▶ Short problem
Pick out every line in the records below that contains the string "autoBeamOff", matching case exactly, and copy each of those lines.

▶ Material to process
========
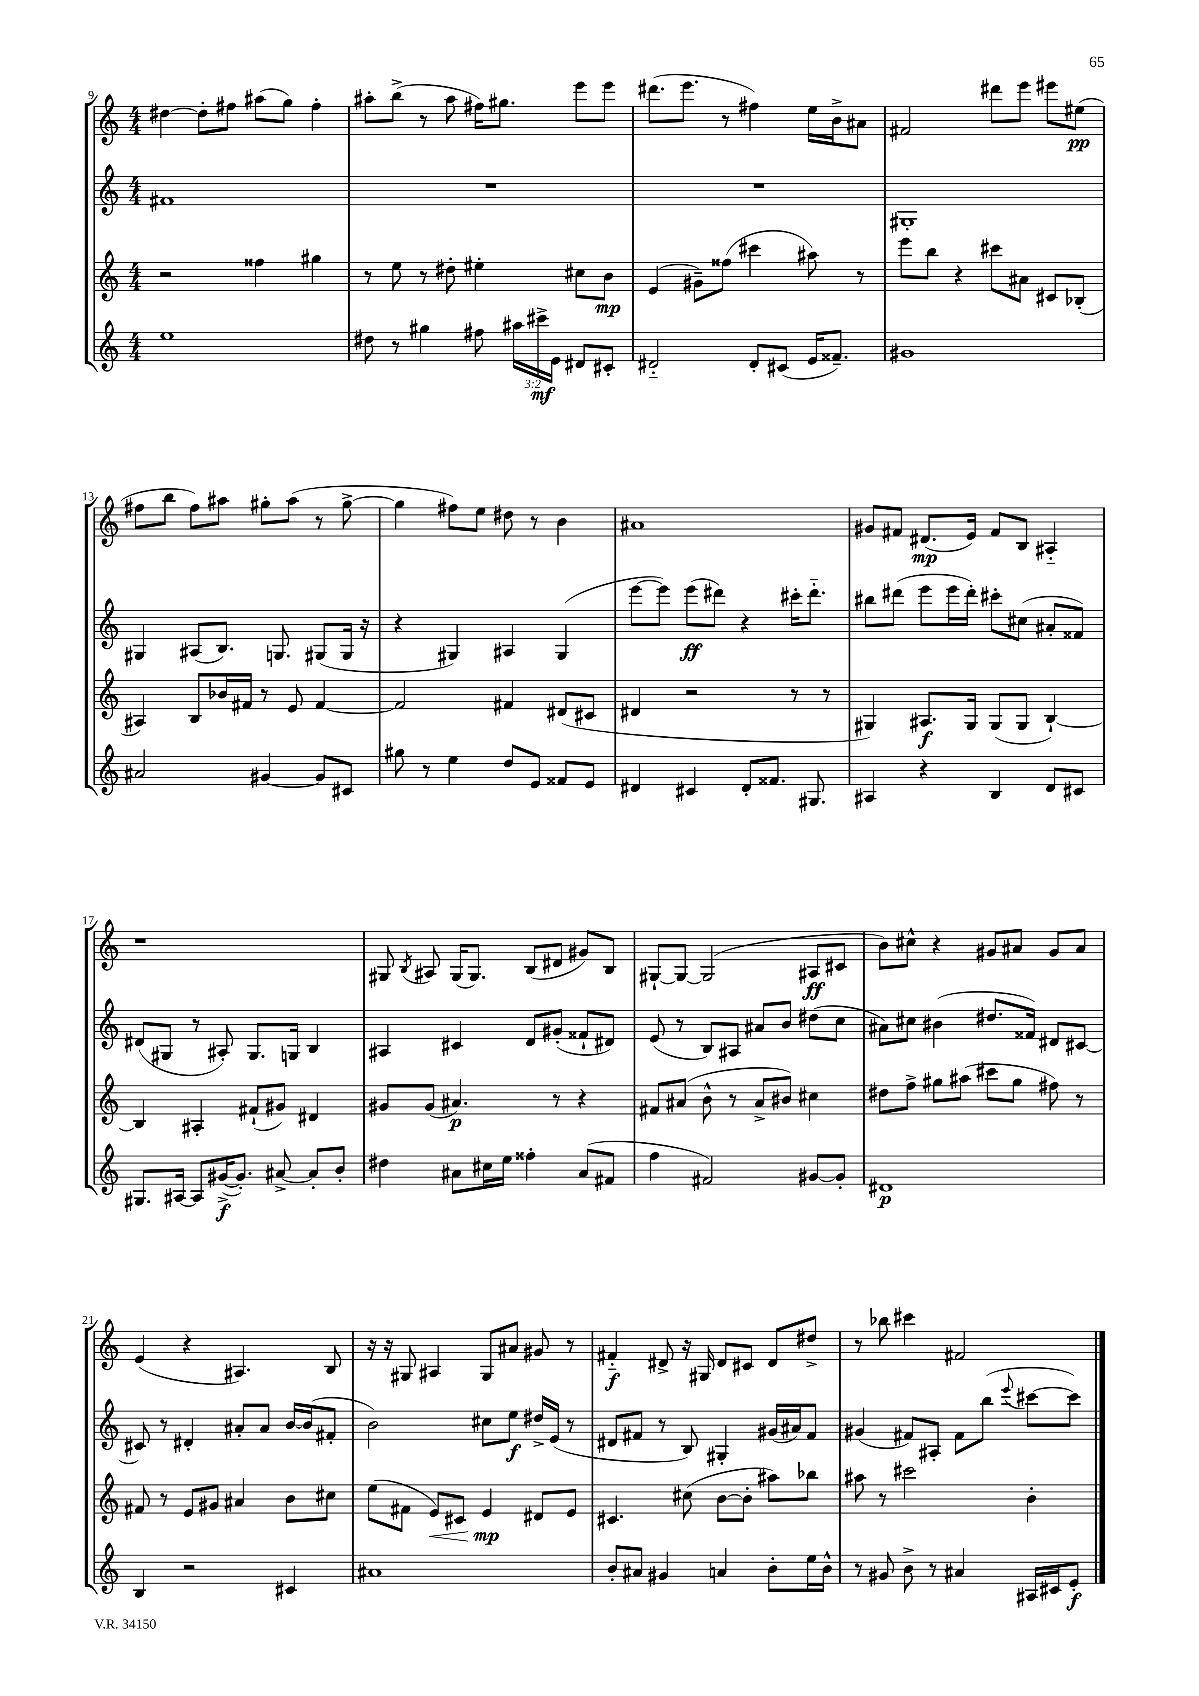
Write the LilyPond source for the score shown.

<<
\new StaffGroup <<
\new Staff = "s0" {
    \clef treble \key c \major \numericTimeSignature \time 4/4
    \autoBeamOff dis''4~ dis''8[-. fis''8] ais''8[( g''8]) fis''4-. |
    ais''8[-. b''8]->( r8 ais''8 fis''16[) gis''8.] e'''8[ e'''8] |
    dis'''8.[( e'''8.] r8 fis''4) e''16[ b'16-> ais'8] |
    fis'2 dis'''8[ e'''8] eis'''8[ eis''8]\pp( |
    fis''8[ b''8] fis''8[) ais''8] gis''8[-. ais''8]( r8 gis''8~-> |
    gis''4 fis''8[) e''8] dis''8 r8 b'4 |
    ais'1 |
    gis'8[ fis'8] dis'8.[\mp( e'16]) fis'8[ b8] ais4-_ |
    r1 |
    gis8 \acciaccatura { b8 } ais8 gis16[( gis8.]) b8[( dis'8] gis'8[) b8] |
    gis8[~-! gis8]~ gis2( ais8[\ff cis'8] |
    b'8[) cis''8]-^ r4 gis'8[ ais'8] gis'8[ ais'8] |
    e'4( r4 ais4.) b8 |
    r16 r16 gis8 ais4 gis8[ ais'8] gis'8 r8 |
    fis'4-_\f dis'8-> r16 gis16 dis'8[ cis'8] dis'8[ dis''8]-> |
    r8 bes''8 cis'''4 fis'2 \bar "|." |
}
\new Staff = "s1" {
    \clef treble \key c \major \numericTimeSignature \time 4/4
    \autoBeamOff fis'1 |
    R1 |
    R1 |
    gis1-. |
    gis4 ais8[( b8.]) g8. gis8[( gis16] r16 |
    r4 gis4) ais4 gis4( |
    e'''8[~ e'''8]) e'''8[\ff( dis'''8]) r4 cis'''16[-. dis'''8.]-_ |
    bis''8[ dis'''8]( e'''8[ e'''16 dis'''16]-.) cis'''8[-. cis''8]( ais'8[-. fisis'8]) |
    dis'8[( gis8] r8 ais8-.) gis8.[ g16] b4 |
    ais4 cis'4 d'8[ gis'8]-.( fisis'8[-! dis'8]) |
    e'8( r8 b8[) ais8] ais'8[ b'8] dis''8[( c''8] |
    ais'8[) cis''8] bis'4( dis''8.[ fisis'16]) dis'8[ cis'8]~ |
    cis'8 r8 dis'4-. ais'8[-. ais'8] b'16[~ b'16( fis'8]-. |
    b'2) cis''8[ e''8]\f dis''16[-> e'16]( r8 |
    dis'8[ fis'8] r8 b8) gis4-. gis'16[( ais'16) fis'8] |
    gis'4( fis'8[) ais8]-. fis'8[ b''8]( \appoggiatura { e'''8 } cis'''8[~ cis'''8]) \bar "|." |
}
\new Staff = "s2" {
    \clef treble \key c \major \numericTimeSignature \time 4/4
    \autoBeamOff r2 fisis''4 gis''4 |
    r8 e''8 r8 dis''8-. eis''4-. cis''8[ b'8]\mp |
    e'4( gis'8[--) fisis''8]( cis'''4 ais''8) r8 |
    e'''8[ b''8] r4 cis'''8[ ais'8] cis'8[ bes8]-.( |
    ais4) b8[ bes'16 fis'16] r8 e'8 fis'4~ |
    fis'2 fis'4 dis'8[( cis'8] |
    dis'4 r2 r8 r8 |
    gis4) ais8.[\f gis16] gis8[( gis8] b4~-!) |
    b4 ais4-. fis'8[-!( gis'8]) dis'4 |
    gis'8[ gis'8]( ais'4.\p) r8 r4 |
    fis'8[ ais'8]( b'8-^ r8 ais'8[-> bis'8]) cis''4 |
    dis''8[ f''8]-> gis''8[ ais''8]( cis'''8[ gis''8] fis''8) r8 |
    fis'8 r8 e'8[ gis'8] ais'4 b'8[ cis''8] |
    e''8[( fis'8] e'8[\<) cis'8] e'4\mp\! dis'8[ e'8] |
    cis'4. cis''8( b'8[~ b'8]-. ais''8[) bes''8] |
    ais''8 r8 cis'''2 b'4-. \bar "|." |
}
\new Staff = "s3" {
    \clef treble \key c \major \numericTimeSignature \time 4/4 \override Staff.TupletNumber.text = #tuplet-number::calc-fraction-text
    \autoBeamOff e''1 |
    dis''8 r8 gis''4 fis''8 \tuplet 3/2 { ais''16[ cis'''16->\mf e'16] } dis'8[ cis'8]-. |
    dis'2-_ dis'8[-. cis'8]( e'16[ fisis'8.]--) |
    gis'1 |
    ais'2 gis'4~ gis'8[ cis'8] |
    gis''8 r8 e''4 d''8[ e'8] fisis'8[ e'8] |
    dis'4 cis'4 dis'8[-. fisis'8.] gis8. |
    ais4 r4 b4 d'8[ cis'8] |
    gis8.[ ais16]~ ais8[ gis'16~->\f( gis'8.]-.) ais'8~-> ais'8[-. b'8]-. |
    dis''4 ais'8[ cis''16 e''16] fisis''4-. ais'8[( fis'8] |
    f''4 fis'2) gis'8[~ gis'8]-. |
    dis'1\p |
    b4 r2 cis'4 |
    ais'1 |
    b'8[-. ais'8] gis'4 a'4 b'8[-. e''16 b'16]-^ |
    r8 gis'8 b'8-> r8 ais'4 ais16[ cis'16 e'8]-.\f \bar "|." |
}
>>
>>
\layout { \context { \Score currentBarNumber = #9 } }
========
▶ Full solution
    \autoBeamOff dis''4~ dis''8[-. fis''8] ais''8[( g''8]) fis''4-. |
    \autoBeamOff fis'1 |
    \autoBeamOff r2 fisis''4 gis''4 |
    \autoBeamOff e''1 |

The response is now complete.